> _HOW TO COMPLETE THIS TASK_
Without including any pictures, write out the data below exactly.

•••

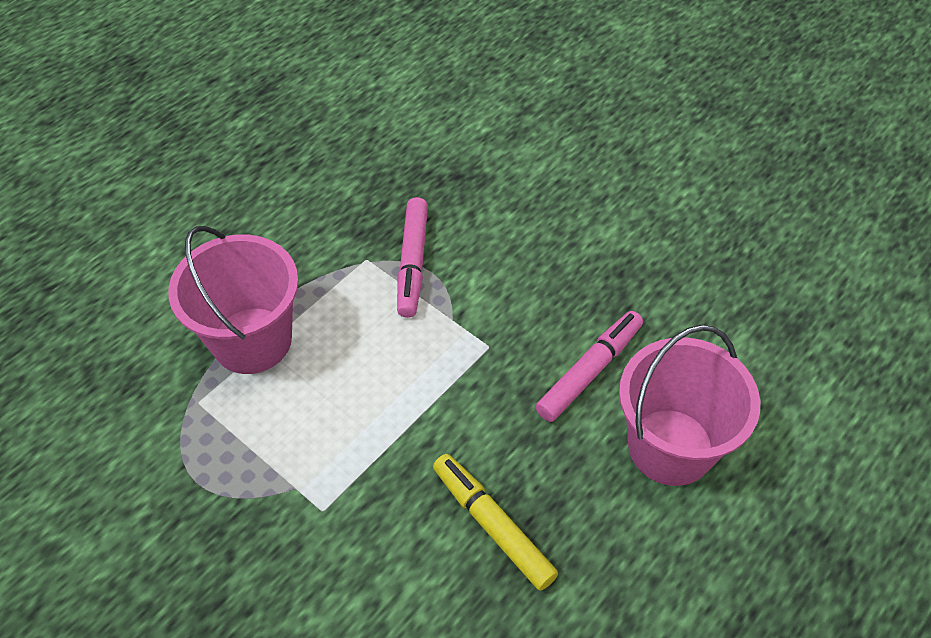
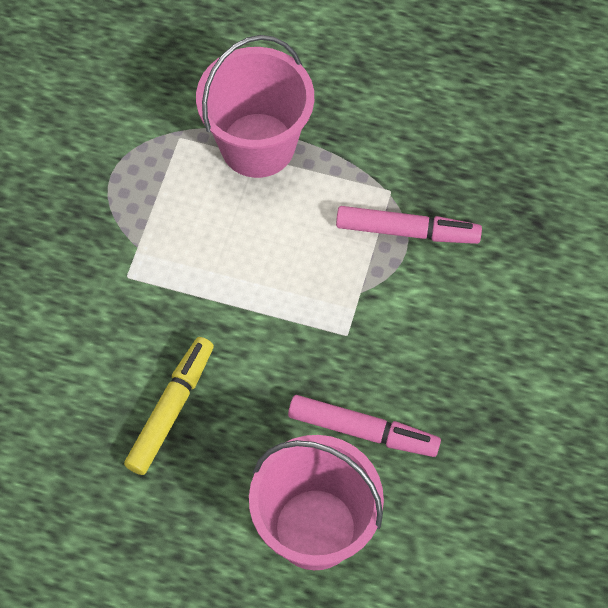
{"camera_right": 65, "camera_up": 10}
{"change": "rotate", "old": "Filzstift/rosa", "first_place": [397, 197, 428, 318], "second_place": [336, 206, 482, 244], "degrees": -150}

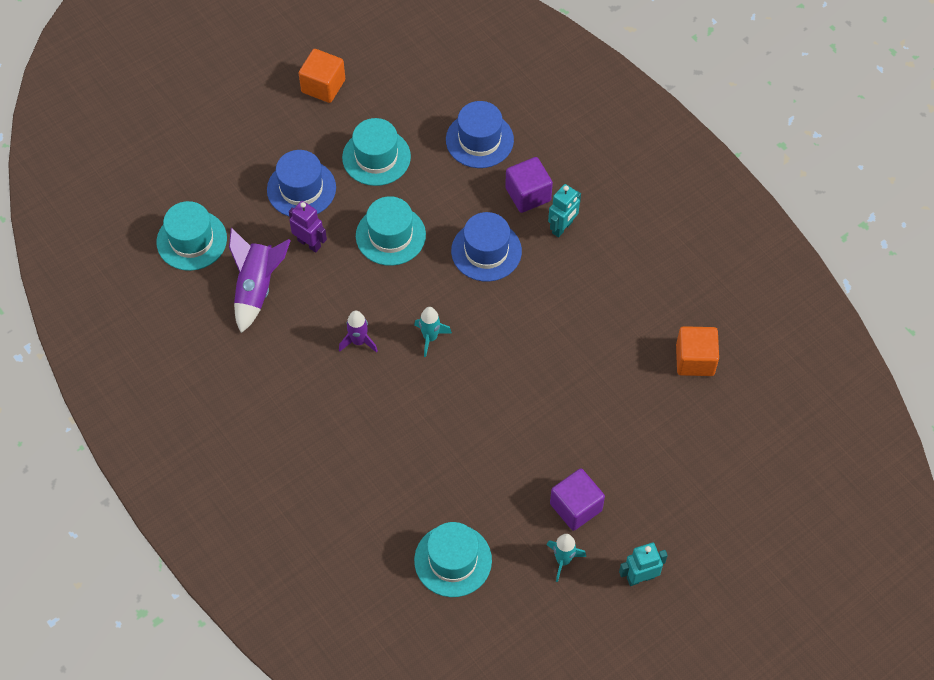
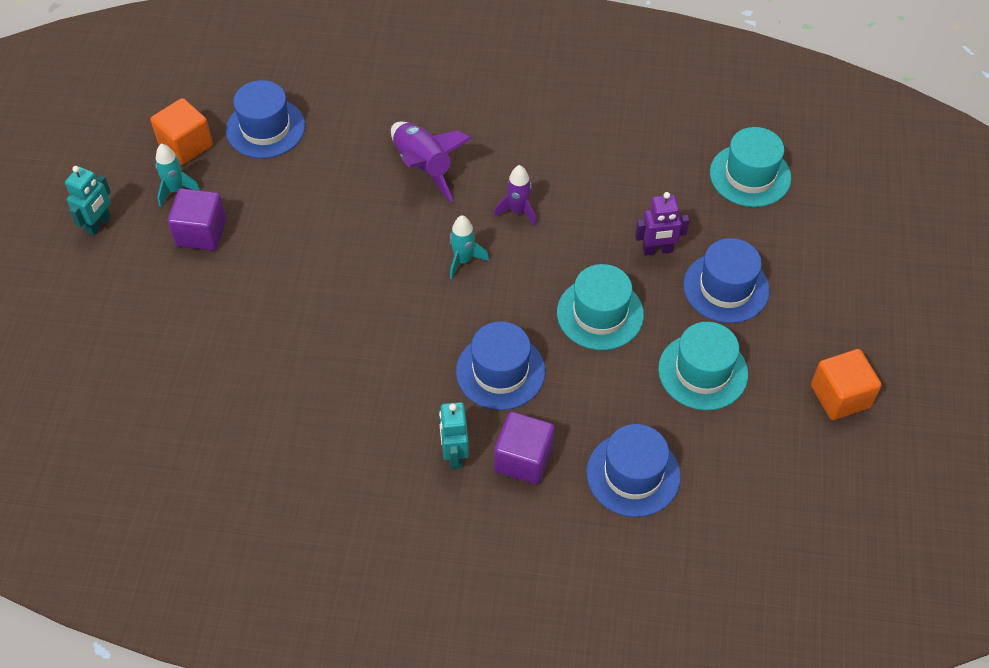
{"camera_right": 135, "camera_up": -5}
{"change": "move", "old": "Rakete/lila", "first_place": [229, 228, 291, 333], "second_place": [391, 122, 472, 202]}
{"change": "move", "old": "Kubus/orange", "first_place": [676, 326, 719, 376], "second_place": [151, 98, 213, 165]}
{"change": "recolor", "old": "Hut/türkis", "new": "Hut/blau", "first_place": [414, 522, 492, 597], "second_place": [226, 80, 305, 158]}

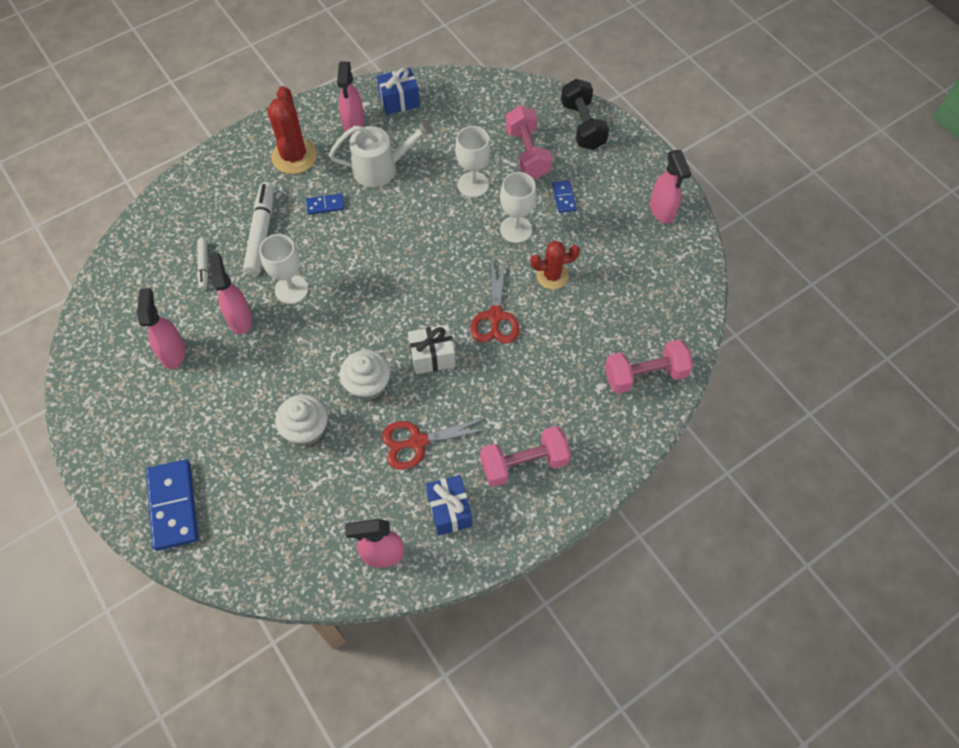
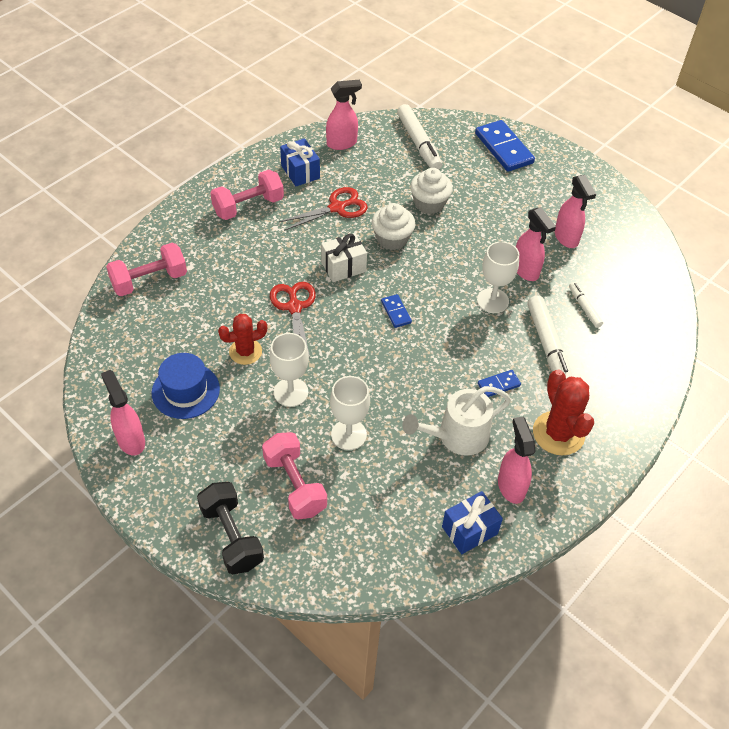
{"camera_right": 165, "camera_up": -10}
{"change": "move", "old": "Dominostein/blau", "first_place": [552, 180, 577, 213], "second_place": [381, 294, 412, 328]}
{"change": "insert", "new": "Filzstift/weiß", "second_place": [397, 104, 442, 170]}
{"change": "insert", "new": "Hut/blau", "second_place": [152, 353, 220, 419]}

•••

> _REPLY_
{"camera_right": 65, "camera_up": 10}
{"change": "rotate", "old": "Filzstift/rosa", "first_place": [397, 197, 428, 318], "second_place": [336, 206, 482, 244], "degrees": -150}

{"camera_right": 135, "camera_up": -5}
{"change": "move", "old": "Rakete/lila", "first_place": [229, 228, 291, 333], "second_place": [391, 122, 472, 202]}
{"change": "move", "old": "Kubus/orange", "first_place": [676, 326, 719, 376], "second_place": [151, 98, 213, 165]}
{"change": "recolor", "old": "Hut/türkis", "new": "Hut/blau", "first_place": [414, 522, 492, 597], "second_place": [226, 80, 305, 158]}

{"camera_right": 165, "camera_up": -10}
{"change": "move", "old": "Dominostein/blau", "first_place": [552, 180, 577, 213], "second_place": [381, 294, 412, 328]}
{"change": "insert", "new": "Filzstift/weiß", "second_place": [397, 104, 442, 170]}
{"change": "insert", "new": "Hut/blau", "second_place": [152, 353, 220, 419]}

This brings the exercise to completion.